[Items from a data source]
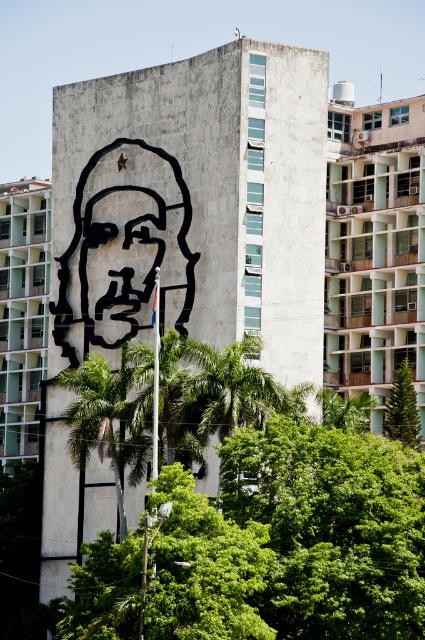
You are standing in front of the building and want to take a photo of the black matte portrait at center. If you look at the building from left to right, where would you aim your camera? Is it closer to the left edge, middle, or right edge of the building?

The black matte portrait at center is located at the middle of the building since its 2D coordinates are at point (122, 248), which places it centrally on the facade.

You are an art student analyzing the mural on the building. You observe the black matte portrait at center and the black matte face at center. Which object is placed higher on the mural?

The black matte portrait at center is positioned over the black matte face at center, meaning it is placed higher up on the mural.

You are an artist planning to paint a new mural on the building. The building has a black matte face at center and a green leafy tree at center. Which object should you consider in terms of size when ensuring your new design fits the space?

**What to produce:**
Transcribe every line of the records above verbatim, omitting the pictures from your answer.

**Task output:**
You are standing in front of the building and want to take a photo of the black matte portrait at center. If you look at the building from left to right, where would you aim your camera? Is it closer to the left edge, middle, or right edge of the building?

The black matte portrait at center is located at the middle of the building since its 2D coordinates are at point (122, 248), which places it centrally on the facade.

You are an art student analyzing the mural on the building. You observe the black matte portrait at center and the black matte face at center. Which object is placed higher on the mural?

The black matte portrait at center is positioned over the black matte face at center, meaning it is placed higher up on the mural.

You are an artist planning to paint a new mural on the building. The building has a black matte face at center and a green leafy tree at center. Which object should you consider in terms of size when ensuring your new design fits the space?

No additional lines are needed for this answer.